• TASK DESCRIPTION
A complete, exact copy of the records is needed here.

• GIVEN DATA
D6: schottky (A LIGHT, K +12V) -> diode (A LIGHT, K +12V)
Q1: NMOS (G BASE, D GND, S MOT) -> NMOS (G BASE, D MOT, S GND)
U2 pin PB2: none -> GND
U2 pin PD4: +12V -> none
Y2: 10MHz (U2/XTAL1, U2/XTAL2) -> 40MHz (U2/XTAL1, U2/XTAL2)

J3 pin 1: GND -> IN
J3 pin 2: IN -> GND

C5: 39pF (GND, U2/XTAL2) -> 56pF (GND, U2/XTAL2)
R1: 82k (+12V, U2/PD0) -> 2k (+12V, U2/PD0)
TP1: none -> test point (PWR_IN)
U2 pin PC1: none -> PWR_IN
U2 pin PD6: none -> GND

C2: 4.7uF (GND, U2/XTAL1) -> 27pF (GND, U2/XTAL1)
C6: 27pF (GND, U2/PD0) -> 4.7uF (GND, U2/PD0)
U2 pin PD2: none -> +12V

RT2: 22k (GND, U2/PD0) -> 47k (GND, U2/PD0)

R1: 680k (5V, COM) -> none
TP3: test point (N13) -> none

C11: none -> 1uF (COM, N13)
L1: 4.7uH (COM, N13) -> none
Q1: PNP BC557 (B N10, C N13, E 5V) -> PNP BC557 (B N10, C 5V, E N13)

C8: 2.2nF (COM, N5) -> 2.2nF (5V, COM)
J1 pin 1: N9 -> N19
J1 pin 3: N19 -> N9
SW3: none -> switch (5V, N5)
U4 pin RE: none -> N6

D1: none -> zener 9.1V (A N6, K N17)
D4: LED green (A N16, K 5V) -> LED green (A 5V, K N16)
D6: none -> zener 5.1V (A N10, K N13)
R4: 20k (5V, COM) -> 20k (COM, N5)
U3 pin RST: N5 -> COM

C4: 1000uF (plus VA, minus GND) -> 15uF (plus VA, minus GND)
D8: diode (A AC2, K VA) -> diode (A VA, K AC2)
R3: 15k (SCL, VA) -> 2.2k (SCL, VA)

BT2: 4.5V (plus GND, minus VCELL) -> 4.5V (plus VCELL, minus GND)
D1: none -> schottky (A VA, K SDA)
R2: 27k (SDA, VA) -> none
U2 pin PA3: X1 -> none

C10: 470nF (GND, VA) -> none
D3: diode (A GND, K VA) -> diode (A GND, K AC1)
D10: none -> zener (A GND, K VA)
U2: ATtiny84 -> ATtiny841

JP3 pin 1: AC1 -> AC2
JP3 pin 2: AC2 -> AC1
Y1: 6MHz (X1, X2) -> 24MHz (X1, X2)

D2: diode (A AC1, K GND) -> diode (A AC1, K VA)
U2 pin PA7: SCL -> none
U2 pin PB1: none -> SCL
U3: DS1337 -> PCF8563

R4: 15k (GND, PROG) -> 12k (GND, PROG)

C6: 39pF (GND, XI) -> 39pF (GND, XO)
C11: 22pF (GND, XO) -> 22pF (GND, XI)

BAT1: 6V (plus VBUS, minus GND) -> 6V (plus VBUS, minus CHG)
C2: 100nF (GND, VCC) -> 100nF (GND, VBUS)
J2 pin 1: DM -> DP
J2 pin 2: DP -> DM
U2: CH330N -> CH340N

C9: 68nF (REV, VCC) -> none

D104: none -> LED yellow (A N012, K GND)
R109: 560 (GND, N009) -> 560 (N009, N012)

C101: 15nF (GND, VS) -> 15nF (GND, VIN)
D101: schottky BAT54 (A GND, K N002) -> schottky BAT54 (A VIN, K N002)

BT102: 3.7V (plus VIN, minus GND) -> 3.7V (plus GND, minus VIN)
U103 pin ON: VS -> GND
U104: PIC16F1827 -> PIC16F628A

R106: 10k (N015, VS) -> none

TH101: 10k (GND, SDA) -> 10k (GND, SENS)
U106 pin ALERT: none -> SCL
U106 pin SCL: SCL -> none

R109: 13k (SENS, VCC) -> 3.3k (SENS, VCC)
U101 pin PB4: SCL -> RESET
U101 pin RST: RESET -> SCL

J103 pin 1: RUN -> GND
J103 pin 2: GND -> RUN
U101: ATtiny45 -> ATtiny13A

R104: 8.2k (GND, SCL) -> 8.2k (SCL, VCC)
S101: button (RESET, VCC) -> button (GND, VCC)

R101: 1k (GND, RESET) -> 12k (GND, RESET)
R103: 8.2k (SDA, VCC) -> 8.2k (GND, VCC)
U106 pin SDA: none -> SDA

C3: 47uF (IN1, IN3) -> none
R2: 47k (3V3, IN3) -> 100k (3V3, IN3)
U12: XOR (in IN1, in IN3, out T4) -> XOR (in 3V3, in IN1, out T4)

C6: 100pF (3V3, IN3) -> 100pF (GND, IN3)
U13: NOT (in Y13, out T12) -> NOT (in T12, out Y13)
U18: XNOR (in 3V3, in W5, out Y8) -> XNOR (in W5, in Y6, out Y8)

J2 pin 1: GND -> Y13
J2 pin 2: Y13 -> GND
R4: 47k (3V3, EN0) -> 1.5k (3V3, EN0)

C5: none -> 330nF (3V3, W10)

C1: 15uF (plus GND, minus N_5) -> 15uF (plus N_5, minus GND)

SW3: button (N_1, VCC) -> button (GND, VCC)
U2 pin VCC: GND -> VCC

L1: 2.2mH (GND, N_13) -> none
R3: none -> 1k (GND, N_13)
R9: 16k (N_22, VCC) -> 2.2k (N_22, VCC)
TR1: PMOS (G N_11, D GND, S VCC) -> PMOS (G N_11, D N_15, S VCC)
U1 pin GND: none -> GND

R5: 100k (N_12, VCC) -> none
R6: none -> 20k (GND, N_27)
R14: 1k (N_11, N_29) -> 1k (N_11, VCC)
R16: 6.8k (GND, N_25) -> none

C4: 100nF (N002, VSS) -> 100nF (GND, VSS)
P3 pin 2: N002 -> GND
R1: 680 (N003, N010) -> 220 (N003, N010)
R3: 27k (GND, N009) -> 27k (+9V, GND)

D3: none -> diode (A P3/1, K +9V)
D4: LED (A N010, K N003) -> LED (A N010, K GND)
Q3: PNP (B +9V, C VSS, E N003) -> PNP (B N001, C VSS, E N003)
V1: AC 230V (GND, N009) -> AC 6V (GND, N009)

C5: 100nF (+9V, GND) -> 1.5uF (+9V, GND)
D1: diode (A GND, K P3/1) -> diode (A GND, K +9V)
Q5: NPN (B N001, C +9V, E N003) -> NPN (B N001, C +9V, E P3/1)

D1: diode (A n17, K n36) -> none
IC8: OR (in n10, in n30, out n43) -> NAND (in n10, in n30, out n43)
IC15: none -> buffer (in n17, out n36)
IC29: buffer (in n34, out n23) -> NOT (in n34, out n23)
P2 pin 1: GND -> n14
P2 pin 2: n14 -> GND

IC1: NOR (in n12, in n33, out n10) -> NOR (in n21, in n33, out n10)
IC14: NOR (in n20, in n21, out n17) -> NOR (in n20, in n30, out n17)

• OUTPUT FOR THIS TASK
D6: schottky (A LIGHT, K +12V) -> diode (A LIGHT, K +12V)
Q1: NMOS (G BASE, D GND, S MOT) -> NMOS (G BASE, D MOT, S GND)
U2 pin PB2: none -> GND
U2 pin PD4: +12V -> none
Y2: 10MHz (U2/XTAL1, U2/XTAL2) -> 40MHz (U2/XTAL1, U2/XTAL2)

J3 pin 1: GND -> IN
J3 pin 2: IN -> GND

C5: 39pF (GND, U2/XTAL2) -> 56pF (GND, U2/XTAL2)
R1: 82k (+12V, U2/PD0) -> 2k (+12V, U2/PD0)
TP1: none -> test point (PWR_IN)
U2 pin PC1: none -> PWR_IN
U2 pin PD6: none -> GND

C2: 4.7uF (GND, U2/XTAL1) -> 27pF (GND, U2/XTAL1)
C6: 27pF (GND, U2/PD0) -> 4.7uF (GND, U2/PD0)
U2 pin PD2: none -> +12V

RT2: 22k (GND, U2/PD0) -> 47k (GND, U2/PD0)

R1: 680k (5V, COM) -> none
TP3: test point (N13) -> none

C11: none -> 1uF (COM, N13)
L1: 4.7uH (COM, N13) -> none
Q1: PNP BC557 (B N10, C N13, E 5V) -> PNP BC557 (B N10, C 5V, E N13)

C8: 2.2nF (COM, N5) -> 2.2nF (5V, COM)
J1 pin 1: N9 -> N19
J1 pin 3: N19 -> N9
SW3: none -> switch (5V, N5)
U4 pin RE: none -> N6

D1: none -> zener 9.1V (A N6, K N17)
D4: LED green (A N16, K 5V) -> LED green (A 5V, K N16)
D6: none -> zener 5.1V (A N10, K N13)
R4: 20k (5V, COM) -> 20k (COM, N5)
U3 pin RST: N5 -> COM

C4: 1000uF (plus VA, minus GND) -> 15uF (plus VA, minus GND)
D8: diode (A AC2, K VA) -> diode (A VA, K AC2)
R3: 15k (SCL, VA) -> 2.2k (SCL, VA)

BT2: 4.5V (plus GND, minus VCELL) -> 4.5V (plus VCELL, minus GND)
D1: none -> schottky (A VA, K SDA)
R2: 27k (SDA, VA) -> none
U2 pin PA3: X1 -> none

C10: 470nF (GND, VA) -> none
D3: diode (A GND, K VA) -> diode (A GND, K AC1)
D10: none -> zener (A GND, K VA)
U2: ATtiny84 -> ATtiny841

JP3 pin 1: AC1 -> AC2
JP3 pin 2: AC2 -> AC1
Y1: 6MHz (X1, X2) -> 24MHz (X1, X2)

D2: diode (A AC1, K GND) -> diode (A AC1, K VA)
U2 pin PA7: SCL -> none
U2 pin PB1: none -> SCL
U3: DS1337 -> PCF8563

R4: 15k (GND, PROG) -> 12k (GND, PROG)

C6: 39pF (GND, XI) -> 39pF (GND, XO)
C11: 22pF (GND, XO) -> 22pF (GND, XI)

BAT1: 6V (plus VBUS, minus GND) -> 6V (plus VBUS, minus CHG)
C2: 100nF (GND, VCC) -> 100nF (GND, VBUS)
J2 pin 1: DM -> DP
J2 pin 2: DP -> DM
U2: CH330N -> CH340N

C9: 68nF (REV, VCC) -> none

D104: none -> LED yellow (A N012, K GND)
R109: 560 (GND, N009) -> 560 (N009, N012)

C101: 15nF (GND, VS) -> 15nF (GND, VIN)
D101: schottky BAT54 (A GND, K N002) -> schottky BAT54 (A VIN, K N002)

BT102: 3.7V (plus VIN, minus GND) -> 3.7V (plus GND, minus VIN)
U103 pin ON: VS -> GND
U104: PIC16F1827 -> PIC16F628A

R106: 10k (N015, VS) -> none

TH101: 10k (GND, SDA) -> 10k (GND, SENS)
U106 pin ALERT: none -> SCL
U106 pin SCL: SCL -> none

R109: 13k (SENS, VCC) -> 3.3k (SENS, VCC)
U101 pin PB4: SCL -> RESET
U101 pin RST: RESET -> SCL

J103 pin 1: RUN -> GND
J103 pin 2: GND -> RUN
U101: ATtiny45 -> ATtiny13A

R104: 8.2k (GND, SCL) -> 8.2k (SCL, VCC)
S101: button (RESET, VCC) -> button (GND, VCC)

R101: 1k (GND, RESET) -> 12k (GND, RESET)
R103: 8.2k (SDA, VCC) -> 8.2k (GND, VCC)
U106 pin SDA: none -> SDA

C3: 47uF (IN1, IN3) -> none
R2: 47k (3V3, IN3) -> 100k (3V3, IN3)
U12: XOR (in IN1, in IN3, out T4) -> XOR (in 3V3, in IN1, out T4)

C6: 100pF (3V3, IN3) -> 100pF (GND, IN3)
U13: NOT (in Y13, out T12) -> NOT (in T12, out Y13)
U18: XNOR (in 3V3, in W5, out Y8) -> XNOR (in W5, in Y6, out Y8)

J2 pin 1: GND -> Y13
J2 pin 2: Y13 -> GND
R4: 47k (3V3, EN0) -> 1.5k (3V3, EN0)

C5: none -> 330nF (3V3, W10)

C1: 15uF (plus GND, minus N_5) -> 15uF (plus N_5, minus GND)

SW3: button (N_1, VCC) -> button (GND, VCC)
U2 pin VCC: GND -> VCC

L1: 2.2mH (GND, N_13) -> none
R3: none -> 1k (GND, N_13)
R9: 16k (N_22, VCC) -> 2.2k (N_22, VCC)
TR1: PMOS (G N_11, D GND, S VCC) -> PMOS (G N_11, D N_15, S VCC)
U1 pin GND: none -> GND

R5: 100k (N_12, VCC) -> none
R6: none -> 20k (GND, N_27)
R14: 1k (N_11, N_29) -> 1k (N_11, VCC)
R16: 6.8k (GND, N_25) -> none

C4: 100nF (N002, VSS) -> 100nF (GND, VSS)
P3 pin 2: N002 -> GND
R1: 680 (N003, N010) -> 220 (N003, N010)
R3: 27k (GND, N009) -> 27k (+9V, GND)

D3: none -> diode (A P3/1, K +9V)
D4: LED (A N010, K N003) -> LED (A N010, K GND)
Q3: PNP (B +9V, C VSS, E N003) -> PNP (B N001, C VSS, E N003)
V1: AC 230V (GND, N009) -> AC 6V (GND, N009)

C5: 100nF (+9V, GND) -> 1.5uF (+9V, GND)
D1: diode (A GND, K P3/1) -> diode (A GND, K +9V)
Q5: NPN (B N001, C +9V, E N003) -> NPN (B N001, C +9V, E P3/1)

D1: diode (A n17, K n36) -> none
IC8: OR (in n10, in n30, out n43) -> NAND (in n10, in n30, out n43)
IC15: none -> buffer (in n17, out n36)
IC29: buffer (in n34, out n23) -> NOT (in n34, out n23)
P2 pin 1: GND -> n14
P2 pin 2: n14 -> GND

IC1: NOR (in n12, in n33, out n10) -> NOR (in n21, in n33, out n10)
IC14: NOR (in n20, in n21, out n17) -> NOR (in n20, in n30, out n17)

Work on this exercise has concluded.